══ Dataset records
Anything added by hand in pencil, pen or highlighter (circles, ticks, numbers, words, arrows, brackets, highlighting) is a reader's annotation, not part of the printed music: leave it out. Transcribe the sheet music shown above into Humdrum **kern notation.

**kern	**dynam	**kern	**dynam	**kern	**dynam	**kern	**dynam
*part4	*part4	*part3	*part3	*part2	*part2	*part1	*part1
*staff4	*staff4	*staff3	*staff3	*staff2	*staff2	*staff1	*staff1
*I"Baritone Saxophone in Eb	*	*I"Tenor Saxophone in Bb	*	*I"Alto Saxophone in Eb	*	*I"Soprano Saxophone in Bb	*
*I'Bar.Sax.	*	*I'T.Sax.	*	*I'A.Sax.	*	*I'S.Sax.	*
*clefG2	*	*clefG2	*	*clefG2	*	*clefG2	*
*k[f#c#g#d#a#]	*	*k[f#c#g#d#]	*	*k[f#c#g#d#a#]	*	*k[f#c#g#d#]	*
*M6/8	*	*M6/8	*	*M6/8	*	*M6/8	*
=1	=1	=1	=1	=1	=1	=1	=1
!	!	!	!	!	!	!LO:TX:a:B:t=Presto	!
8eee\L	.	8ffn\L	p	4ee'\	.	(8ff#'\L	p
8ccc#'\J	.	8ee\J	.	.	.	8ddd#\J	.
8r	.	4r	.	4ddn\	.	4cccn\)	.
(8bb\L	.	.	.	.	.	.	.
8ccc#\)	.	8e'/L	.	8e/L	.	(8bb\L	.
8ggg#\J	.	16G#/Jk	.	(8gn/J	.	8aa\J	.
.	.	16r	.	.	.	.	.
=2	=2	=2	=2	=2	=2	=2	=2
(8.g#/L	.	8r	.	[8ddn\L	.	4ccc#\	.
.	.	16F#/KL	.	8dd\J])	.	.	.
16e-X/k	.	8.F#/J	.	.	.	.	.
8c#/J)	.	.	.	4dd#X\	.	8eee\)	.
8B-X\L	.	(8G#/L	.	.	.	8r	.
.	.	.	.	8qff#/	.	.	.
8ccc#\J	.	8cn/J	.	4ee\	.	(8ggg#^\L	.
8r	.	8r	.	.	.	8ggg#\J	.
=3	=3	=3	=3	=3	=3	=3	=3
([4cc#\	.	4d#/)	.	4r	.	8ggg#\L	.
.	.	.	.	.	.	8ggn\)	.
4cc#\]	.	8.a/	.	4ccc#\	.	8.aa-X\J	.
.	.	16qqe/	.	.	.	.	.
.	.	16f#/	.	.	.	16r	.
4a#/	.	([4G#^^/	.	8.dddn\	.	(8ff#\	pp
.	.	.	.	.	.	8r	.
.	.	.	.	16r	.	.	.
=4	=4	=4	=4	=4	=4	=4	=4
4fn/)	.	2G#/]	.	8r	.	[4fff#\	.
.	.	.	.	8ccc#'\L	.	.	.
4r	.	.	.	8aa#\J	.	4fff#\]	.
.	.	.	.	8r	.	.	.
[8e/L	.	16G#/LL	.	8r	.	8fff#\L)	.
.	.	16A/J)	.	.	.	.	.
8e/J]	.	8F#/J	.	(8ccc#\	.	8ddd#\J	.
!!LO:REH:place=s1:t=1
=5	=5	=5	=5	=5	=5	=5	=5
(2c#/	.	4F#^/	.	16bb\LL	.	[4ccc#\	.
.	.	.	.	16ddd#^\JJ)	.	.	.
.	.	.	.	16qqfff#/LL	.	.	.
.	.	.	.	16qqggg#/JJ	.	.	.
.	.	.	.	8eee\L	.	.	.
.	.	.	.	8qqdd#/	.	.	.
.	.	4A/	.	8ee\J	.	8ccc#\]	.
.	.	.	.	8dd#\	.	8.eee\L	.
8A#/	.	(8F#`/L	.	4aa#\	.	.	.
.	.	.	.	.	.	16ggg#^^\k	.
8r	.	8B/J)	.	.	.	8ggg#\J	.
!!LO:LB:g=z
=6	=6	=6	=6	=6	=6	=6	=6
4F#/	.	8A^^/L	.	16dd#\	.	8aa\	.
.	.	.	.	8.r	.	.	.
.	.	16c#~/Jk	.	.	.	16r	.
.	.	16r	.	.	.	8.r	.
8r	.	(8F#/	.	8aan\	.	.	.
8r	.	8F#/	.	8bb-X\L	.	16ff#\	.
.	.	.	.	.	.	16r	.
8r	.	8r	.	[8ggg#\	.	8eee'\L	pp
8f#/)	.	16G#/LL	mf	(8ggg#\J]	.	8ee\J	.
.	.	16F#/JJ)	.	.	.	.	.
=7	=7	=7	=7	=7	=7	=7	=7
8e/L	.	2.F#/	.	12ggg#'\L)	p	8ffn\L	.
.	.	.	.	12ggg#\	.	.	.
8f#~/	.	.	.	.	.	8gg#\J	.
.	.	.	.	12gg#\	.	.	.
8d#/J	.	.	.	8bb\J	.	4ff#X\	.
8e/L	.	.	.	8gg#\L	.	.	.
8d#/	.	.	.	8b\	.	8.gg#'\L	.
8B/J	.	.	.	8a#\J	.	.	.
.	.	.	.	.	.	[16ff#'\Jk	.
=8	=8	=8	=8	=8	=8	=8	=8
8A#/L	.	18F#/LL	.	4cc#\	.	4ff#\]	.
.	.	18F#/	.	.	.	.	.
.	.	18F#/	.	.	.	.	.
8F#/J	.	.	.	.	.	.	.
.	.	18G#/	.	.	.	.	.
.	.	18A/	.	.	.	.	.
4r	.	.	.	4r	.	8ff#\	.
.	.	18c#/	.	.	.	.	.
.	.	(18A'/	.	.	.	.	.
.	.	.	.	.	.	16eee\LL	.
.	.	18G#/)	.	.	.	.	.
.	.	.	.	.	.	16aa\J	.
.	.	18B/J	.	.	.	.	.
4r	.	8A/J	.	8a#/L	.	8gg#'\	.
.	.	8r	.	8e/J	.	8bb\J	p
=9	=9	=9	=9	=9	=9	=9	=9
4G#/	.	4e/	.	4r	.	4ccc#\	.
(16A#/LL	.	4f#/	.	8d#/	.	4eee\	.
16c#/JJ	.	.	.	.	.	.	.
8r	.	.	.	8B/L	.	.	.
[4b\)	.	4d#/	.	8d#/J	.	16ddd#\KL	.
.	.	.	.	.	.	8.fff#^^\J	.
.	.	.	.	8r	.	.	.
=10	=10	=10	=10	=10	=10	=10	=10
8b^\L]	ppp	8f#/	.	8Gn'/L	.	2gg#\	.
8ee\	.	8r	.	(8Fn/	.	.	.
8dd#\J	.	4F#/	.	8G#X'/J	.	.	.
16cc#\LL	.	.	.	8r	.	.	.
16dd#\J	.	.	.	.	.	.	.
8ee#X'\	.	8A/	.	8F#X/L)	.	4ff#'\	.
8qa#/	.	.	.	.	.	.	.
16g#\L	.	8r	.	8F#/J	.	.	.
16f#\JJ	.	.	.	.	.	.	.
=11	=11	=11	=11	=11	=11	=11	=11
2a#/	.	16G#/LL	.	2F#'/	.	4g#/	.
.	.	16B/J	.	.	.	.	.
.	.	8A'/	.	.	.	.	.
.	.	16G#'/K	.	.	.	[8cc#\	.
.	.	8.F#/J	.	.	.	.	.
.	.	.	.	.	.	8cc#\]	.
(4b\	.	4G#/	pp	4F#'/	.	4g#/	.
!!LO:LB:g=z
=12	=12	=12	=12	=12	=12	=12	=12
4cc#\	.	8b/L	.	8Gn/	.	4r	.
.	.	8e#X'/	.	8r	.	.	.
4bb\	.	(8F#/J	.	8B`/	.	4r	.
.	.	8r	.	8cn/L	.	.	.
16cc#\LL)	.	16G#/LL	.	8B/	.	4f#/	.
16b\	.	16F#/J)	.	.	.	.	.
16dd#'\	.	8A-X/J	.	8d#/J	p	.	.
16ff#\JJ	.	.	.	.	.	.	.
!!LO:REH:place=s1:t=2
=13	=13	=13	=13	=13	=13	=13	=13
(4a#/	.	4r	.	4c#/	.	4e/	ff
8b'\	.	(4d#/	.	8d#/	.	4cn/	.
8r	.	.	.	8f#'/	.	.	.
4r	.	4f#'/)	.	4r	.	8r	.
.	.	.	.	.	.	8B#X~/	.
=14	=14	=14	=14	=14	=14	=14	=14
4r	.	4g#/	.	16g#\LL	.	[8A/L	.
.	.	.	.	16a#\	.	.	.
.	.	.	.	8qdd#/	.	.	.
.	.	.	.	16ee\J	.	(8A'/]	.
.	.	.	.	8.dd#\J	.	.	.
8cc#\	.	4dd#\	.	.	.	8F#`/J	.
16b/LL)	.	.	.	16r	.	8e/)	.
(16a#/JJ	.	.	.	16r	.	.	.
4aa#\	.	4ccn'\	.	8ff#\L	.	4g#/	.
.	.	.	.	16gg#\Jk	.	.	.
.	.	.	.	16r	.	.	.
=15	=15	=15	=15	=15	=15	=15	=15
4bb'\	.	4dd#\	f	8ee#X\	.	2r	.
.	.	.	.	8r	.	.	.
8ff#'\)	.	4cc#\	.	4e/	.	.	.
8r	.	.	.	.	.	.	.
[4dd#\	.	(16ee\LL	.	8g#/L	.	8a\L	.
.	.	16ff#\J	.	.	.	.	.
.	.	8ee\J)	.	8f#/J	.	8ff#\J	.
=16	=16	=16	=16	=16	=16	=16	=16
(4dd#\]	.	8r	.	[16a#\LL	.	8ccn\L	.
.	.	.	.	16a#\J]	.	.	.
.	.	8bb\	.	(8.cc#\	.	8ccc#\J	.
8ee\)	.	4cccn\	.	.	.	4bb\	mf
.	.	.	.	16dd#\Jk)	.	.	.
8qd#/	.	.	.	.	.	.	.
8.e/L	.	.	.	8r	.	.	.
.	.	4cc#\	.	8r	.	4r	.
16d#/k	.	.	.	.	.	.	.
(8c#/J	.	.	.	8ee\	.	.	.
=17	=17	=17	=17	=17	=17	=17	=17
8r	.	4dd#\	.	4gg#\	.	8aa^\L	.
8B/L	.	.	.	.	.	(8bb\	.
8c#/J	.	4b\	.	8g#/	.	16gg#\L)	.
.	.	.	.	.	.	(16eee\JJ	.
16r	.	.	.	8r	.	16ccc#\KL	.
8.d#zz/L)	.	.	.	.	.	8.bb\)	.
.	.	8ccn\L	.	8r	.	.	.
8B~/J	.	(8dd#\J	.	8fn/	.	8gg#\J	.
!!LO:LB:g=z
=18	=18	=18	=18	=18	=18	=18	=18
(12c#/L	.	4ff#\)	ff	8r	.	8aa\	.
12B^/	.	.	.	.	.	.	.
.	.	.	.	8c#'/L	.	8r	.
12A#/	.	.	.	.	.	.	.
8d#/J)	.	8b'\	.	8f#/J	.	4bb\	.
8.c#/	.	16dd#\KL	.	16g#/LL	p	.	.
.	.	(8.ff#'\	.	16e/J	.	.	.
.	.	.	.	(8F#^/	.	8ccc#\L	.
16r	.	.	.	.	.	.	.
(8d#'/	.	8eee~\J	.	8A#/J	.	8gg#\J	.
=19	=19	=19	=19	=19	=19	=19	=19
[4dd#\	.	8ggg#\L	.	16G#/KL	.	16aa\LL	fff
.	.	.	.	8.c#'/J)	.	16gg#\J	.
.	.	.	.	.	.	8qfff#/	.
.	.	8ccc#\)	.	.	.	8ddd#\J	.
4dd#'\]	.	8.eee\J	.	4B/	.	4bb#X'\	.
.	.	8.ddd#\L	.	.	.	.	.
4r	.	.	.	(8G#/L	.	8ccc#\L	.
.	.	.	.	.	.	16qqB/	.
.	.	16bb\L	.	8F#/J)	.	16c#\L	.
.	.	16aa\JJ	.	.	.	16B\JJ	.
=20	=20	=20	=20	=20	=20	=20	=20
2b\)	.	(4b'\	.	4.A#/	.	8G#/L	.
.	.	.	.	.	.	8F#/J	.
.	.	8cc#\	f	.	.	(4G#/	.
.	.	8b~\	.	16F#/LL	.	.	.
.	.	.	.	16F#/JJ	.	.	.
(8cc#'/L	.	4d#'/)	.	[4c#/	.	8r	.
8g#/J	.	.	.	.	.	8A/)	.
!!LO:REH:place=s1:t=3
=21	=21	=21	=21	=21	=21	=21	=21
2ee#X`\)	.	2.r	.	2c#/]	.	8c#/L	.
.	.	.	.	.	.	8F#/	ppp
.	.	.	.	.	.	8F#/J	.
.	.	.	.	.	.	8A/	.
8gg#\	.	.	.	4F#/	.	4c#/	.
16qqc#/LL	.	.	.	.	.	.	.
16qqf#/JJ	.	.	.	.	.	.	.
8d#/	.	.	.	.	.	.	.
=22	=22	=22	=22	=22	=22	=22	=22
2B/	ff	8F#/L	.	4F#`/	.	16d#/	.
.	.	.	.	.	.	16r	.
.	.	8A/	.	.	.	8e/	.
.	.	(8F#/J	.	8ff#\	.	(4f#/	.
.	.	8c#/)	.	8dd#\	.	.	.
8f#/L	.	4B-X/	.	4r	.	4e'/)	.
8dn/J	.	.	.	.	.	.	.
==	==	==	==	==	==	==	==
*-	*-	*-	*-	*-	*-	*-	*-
════
What this task involves: How many lines in the records contain the string "place"? Reply with the number only.

Full answer: 3